Go through the data below and return each line containing the word "plus".

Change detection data
═══
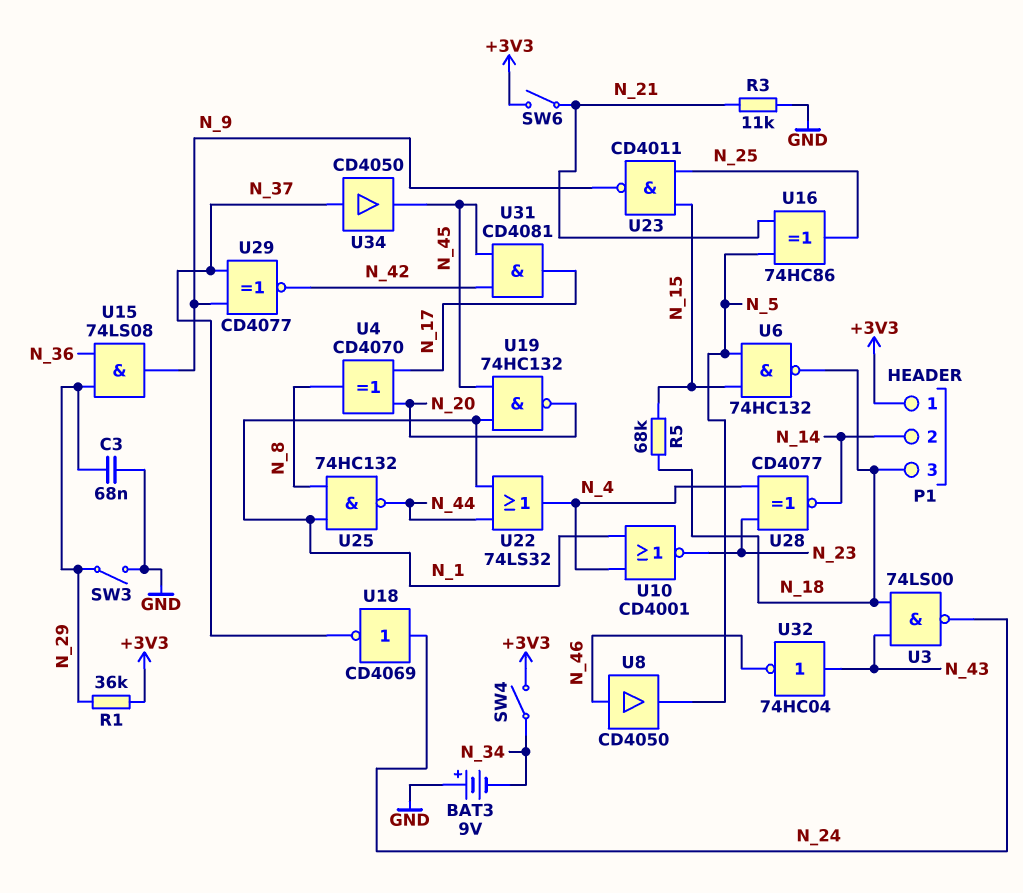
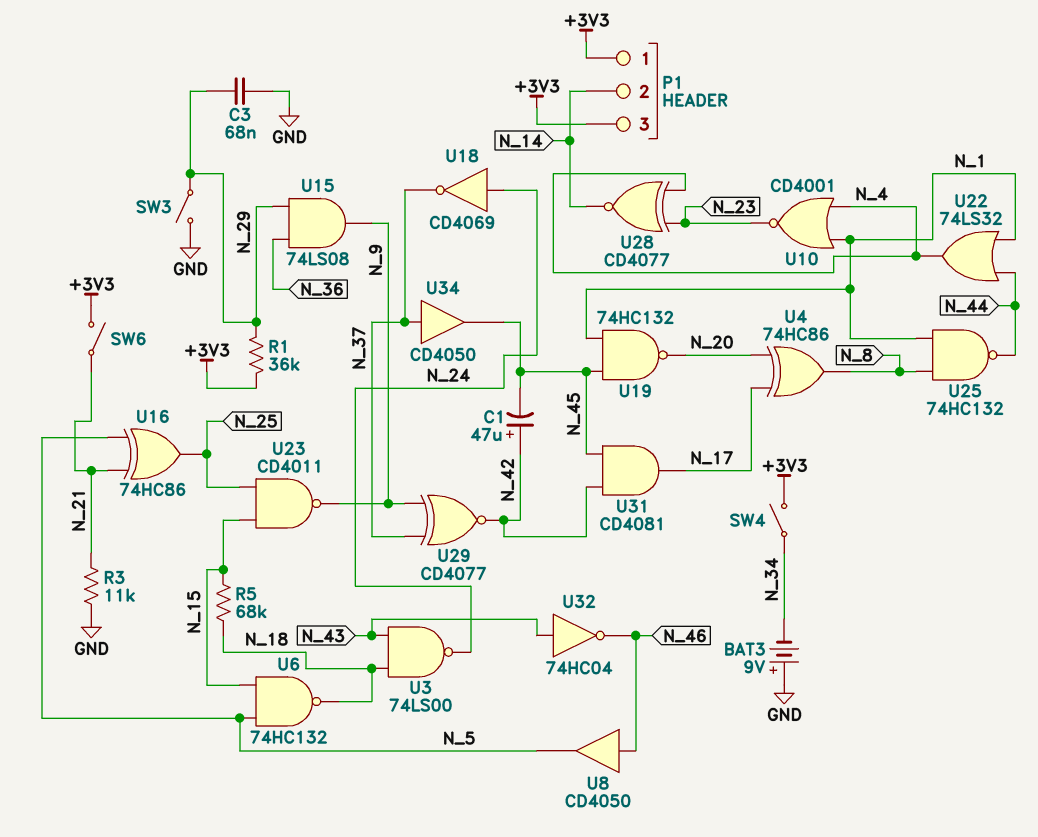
C1: none -> 47uF (plus N_42, minus N_45)
P1 pin 3: N_18 -> +3V3
U4: XOR CD4070 (in N_17, in N_20, out N_8) -> XOR 74HC86 (in N_17, in N_20, out N_8)

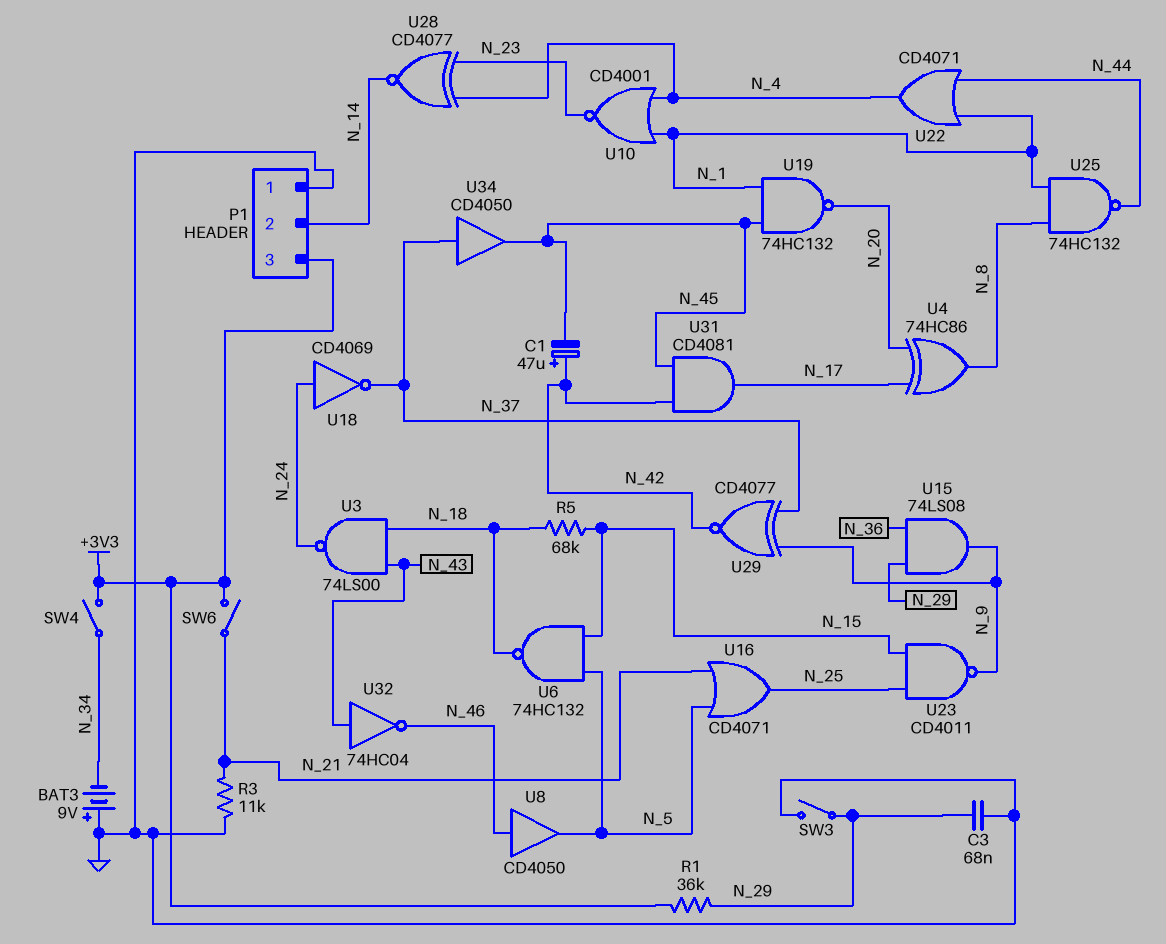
P1 pin 1: +3V3 -> GND
U16: XOR 74HC86 (in N_5, in N_21, out N_25) -> OR CD4071 (in N_5, in N_21, out N_25)
U22: OR 74LS32 (in N_1, in N_44, out N_4) -> OR CD4071 (in N_1, in N_44, out N_4)

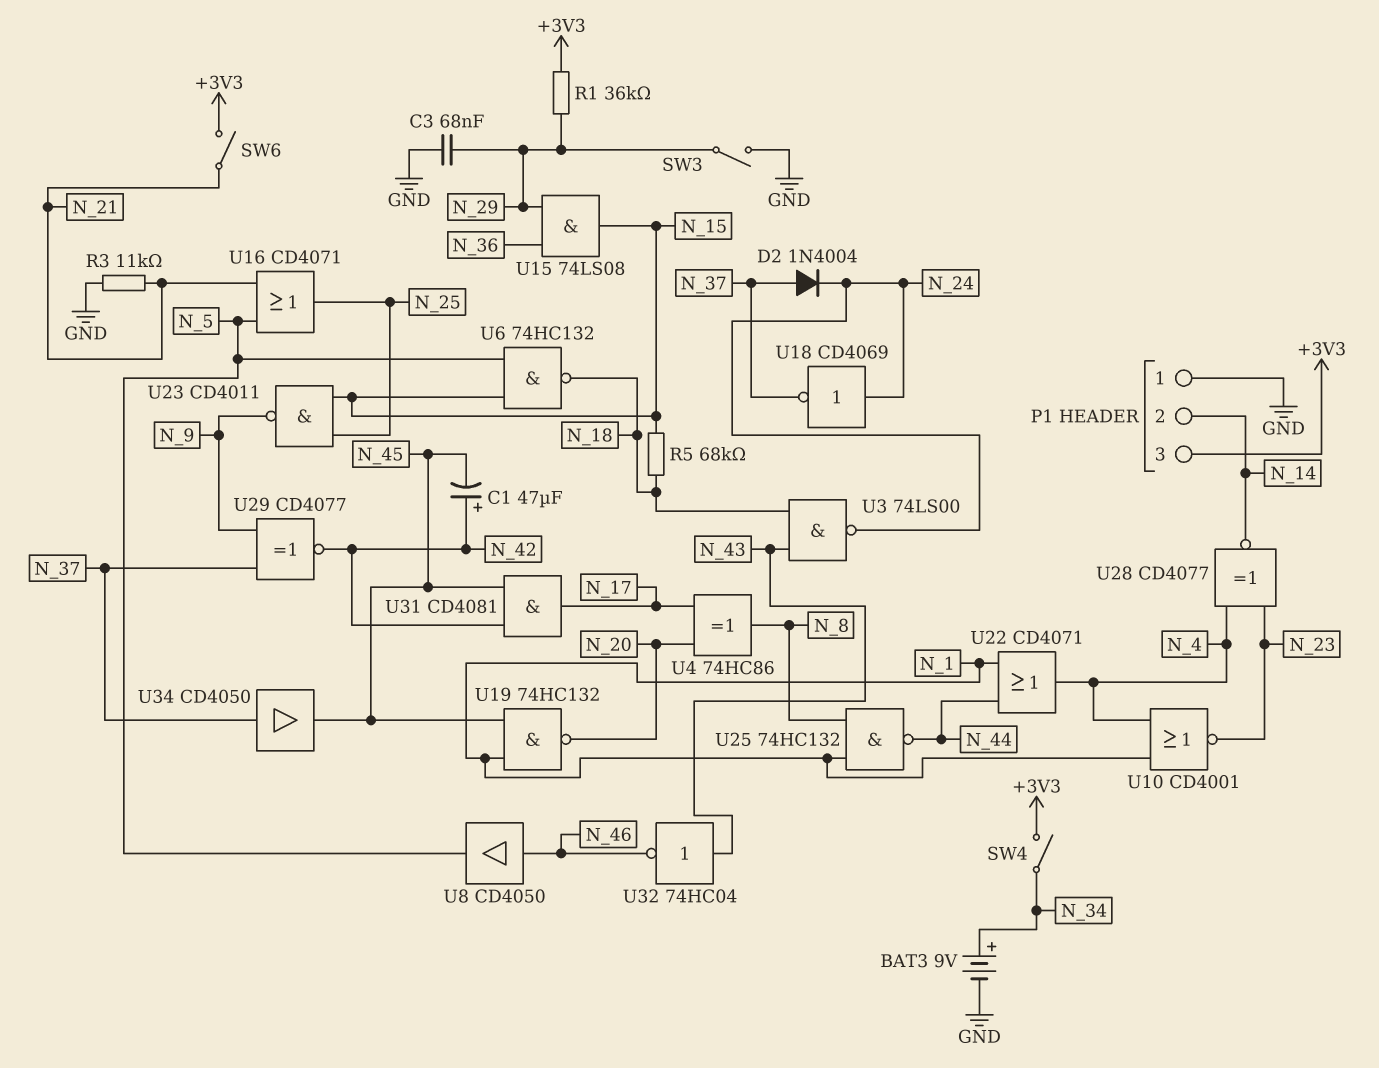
BAT3: 9V (plus GND, minus N_34) -> 9V (plus N_34, minus GND)
D2: none -> diode 1N4004 (A N_37, K N_24)
U15: AND 74LS08 (in N_29, in N_36, out N_9) -> AND 74LS08 (in N_29, in N_36, out N_15)

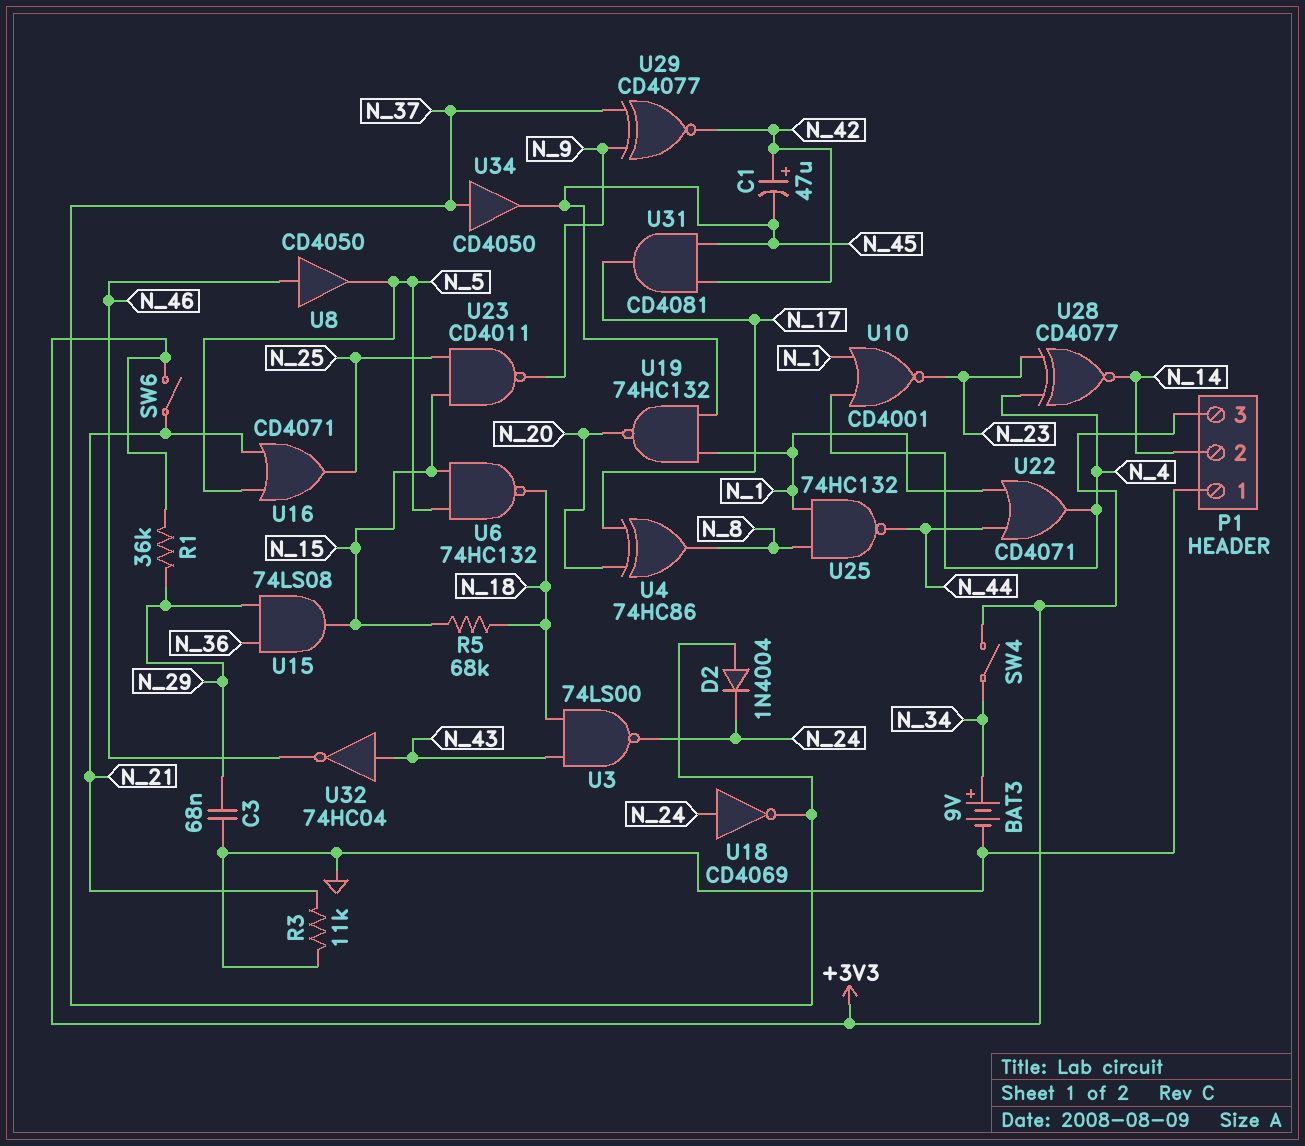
SW3: switch (GND, N_29) -> none

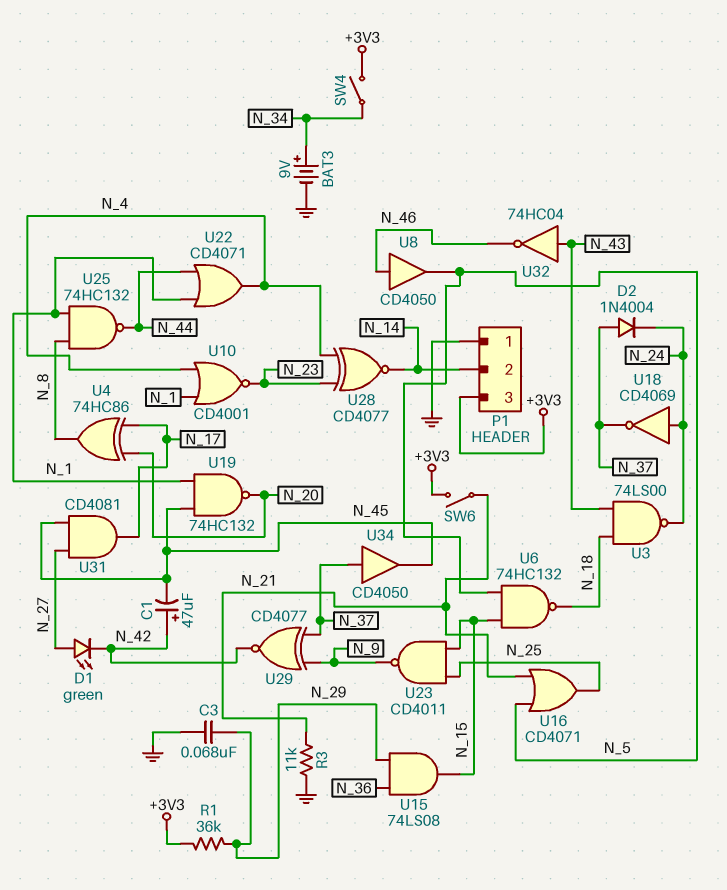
D1: none -> LED green (A N_27, K N_42)
R5: 68k (N_15, N_18) -> none
U31: AND CD4081 (in N_42, in N_45, out N_17) -> AND CD4081 (in N_27, in N_45, out N_17)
═══
§ **TASK SOLUTION**:
C1: none -> 47uF (plus N_42, minus N_45)
BAT3: 9V (plus GND, minus N_34) -> 9V (plus N_34, minus GND)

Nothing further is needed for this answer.